◆ **Your assignment**: From the first line to the last, give the records again exactly.

Records drawn from a dataset:
======

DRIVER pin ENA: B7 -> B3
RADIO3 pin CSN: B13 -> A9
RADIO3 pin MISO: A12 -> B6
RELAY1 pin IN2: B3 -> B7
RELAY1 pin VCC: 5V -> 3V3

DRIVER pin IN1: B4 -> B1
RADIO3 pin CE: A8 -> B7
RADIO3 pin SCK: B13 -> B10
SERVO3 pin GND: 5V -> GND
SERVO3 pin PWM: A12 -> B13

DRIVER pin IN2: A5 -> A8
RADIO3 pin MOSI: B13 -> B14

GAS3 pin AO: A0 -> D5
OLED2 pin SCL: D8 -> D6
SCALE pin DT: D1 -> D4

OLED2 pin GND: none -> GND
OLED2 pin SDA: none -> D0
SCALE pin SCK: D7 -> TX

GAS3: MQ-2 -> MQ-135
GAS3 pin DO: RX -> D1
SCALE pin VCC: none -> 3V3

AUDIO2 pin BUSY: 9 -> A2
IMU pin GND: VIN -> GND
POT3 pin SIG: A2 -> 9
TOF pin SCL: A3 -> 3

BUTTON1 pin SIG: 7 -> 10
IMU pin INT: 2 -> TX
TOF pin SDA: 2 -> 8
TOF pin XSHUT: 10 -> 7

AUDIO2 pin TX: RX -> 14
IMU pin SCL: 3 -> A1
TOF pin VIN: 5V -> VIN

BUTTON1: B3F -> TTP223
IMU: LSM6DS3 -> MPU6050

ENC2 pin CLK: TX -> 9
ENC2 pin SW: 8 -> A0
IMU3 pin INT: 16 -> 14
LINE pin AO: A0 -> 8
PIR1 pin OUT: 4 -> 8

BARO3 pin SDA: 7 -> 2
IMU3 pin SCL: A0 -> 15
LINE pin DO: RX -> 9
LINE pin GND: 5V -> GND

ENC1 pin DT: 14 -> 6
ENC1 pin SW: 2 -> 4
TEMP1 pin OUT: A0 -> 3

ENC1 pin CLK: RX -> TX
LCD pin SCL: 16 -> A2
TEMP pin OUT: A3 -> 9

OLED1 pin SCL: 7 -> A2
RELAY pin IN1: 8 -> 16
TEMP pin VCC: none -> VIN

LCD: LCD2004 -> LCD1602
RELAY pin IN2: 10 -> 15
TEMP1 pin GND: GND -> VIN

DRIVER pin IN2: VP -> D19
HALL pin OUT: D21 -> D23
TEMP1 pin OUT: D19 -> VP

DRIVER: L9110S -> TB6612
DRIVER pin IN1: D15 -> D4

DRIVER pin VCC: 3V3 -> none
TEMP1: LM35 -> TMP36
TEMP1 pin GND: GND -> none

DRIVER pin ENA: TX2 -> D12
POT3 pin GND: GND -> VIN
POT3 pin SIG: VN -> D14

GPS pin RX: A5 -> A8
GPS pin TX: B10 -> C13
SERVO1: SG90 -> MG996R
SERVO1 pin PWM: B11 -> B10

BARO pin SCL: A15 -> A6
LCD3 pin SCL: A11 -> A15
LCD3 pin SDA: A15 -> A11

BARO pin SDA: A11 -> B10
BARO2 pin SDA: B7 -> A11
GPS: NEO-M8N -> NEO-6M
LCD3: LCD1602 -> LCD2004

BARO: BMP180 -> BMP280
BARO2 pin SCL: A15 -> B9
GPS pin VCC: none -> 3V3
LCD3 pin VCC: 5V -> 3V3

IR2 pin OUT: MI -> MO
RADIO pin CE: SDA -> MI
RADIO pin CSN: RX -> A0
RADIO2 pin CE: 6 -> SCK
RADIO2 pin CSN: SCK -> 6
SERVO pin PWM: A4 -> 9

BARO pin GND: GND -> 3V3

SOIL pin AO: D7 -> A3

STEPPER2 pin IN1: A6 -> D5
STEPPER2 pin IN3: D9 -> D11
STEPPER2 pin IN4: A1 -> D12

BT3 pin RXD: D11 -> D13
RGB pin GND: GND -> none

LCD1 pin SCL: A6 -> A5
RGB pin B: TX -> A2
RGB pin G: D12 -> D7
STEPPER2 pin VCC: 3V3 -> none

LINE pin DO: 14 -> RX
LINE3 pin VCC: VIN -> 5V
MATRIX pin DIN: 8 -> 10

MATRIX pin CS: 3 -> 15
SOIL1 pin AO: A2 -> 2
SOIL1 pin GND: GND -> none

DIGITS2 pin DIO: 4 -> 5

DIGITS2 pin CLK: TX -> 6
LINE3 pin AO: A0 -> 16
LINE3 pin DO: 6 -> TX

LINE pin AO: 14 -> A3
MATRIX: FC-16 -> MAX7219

======

◆ **Task response**:
DRIVER pin ENA: B7 -> B3
RADIO3 pin CSN: B13 -> A9
RADIO3 pin MISO: A12 -> B6
RELAY1 pin IN2: B3 -> B7
RELAY1 pin VCC: 5V -> 3V3

DRIVER pin IN1: B4 -> B1
RADIO3 pin CE: A8 -> B7
RADIO3 pin SCK: B13 -> B10
SERVO3 pin GND: 5V -> GND
SERVO3 pin PWM: A12 -> B13

DRIVER pin IN2: A5 -> A8
RADIO3 pin MOSI: B13 -> B14

GAS3 pin AO: A0 -> D5
OLED2 pin SCL: D8 -> D6
SCALE pin DT: D1 -> D4

OLED2 pin GND: none -> GND
OLED2 pin SDA: none -> D0
SCALE pin SCK: D7 -> TX

GAS3: MQ-2 -> MQ-135
GAS3 pin DO: RX -> D1
SCALE pin VCC: none -> 3V3

AUDIO2 pin BUSY: 9 -> A2
IMU pin GND: VIN -> GND
POT3 pin SIG: A2 -> 9
TOF pin SCL: A3 -> 3

BUTTON1 pin SIG: 7 -> 10
IMU pin INT: 2 -> TX
TOF pin SDA: 2 -> 8
TOF pin XSHUT: 10 -> 7

AUDIO2 pin TX: RX -> 14
IMU pin SCL: 3 -> A1
TOF pin VIN: 5V -> VIN

BUTTON1: B3F -> TTP223
IMU: LSM6DS3 -> MPU6050

ENC2 pin CLK: TX -> 9
ENC2 pin SW: 8 -> A0
IMU3 pin INT: 16 -> 14
LINE pin AO: A0 -> 8
PIR1 pin OUT: 4 -> 8

BARO3 pin SDA: 7 -> 2
IMU3 pin SCL: A0 -> 15
LINE pin DO: RX -> 9
LINE pin GND: 5V -> GND

ENC1 pin DT: 14 -> 6
ENC1 pin SW: 2 -> 4
TEMP1 pin OUT: A0 -> 3

ENC1 pin CLK: RX -> TX
LCD pin SCL: 16 -> A2
TEMP pin OUT: A3 -> 9

OLED1 pin SCL: 7 -> A2
RELAY pin IN1: 8 -> 16
TEMP pin VCC: none -> VIN

LCD: LCD2004 -> LCD1602
RELAY pin IN2: 10 -> 15
TEMP1 pin GND: GND -> VIN

DRIVER pin IN2: VP -> D19
HALL pin OUT: D21 -> D23
TEMP1 pin OUT: D19 -> VP

DRIVER: L9110S -> TB6612
DRIVER pin IN1: D15 -> D4

DRIVER pin VCC: 3V3 -> none
TEMP1: LM35 -> TMP36
TEMP1 pin GND: GND -> none

DRIVER pin ENA: TX2 -> D12
POT3 pin GND: GND -> VIN
POT3 pin SIG: VN -> D14

GPS pin RX: A5 -> A8
GPS pin TX: B10 -> C13
SERVO1: SG90 -> MG996R
SERVO1 pin PWM: B11 -> B10

BARO pin SCL: A15 -> A6
LCD3 pin SCL: A11 -> A15
LCD3 pin SDA: A15 -> A11

BARO pin SDA: A11 -> B10
BARO2 pin SDA: B7 -> A11
GPS: NEO-M8N -> NEO-6M
LCD3: LCD1602 -> LCD2004

BARO: BMP180 -> BMP280
BARO2 pin SCL: A15 -> B9
GPS pin VCC: none -> 3V3
LCD3 pin VCC: 5V -> 3V3

IR2 pin OUT: MI -> MO
RADIO pin CE: SDA -> MI
RADIO pin CSN: RX -> A0
RADIO2 pin CE: 6 -> SCK
RADIO2 pin CSN: SCK -> 6
SERVO pin PWM: A4 -> 9

BARO pin GND: GND -> 3V3

SOIL pin AO: D7 -> A3

STEPPER2 pin IN1: A6 -> D5
STEPPER2 pin IN3: D9 -> D11
STEPPER2 pin IN4: A1 -> D12

BT3 pin RXD: D11 -> D13
RGB pin GND: GND -> none

LCD1 pin SCL: A6 -> A5
RGB pin B: TX -> A2
RGB pin G: D12 -> D7
STEPPER2 pin VCC: 3V3 -> none

LINE pin DO: 14 -> RX
LINE3 pin VCC: VIN -> 5V
MATRIX pin DIN: 8 -> 10

MATRIX pin CS: 3 -> 15
SOIL1 pin AO: A2 -> 2
SOIL1 pin GND: GND -> none

DIGITS2 pin DIO: 4 -> 5

DIGITS2 pin CLK: TX -> 6
LINE3 pin AO: A0 -> 16
LINE3 pin DO: 6 -> TX

LINE pin AO: 14 -> A3
MATRIX: FC-16 -> MAX7219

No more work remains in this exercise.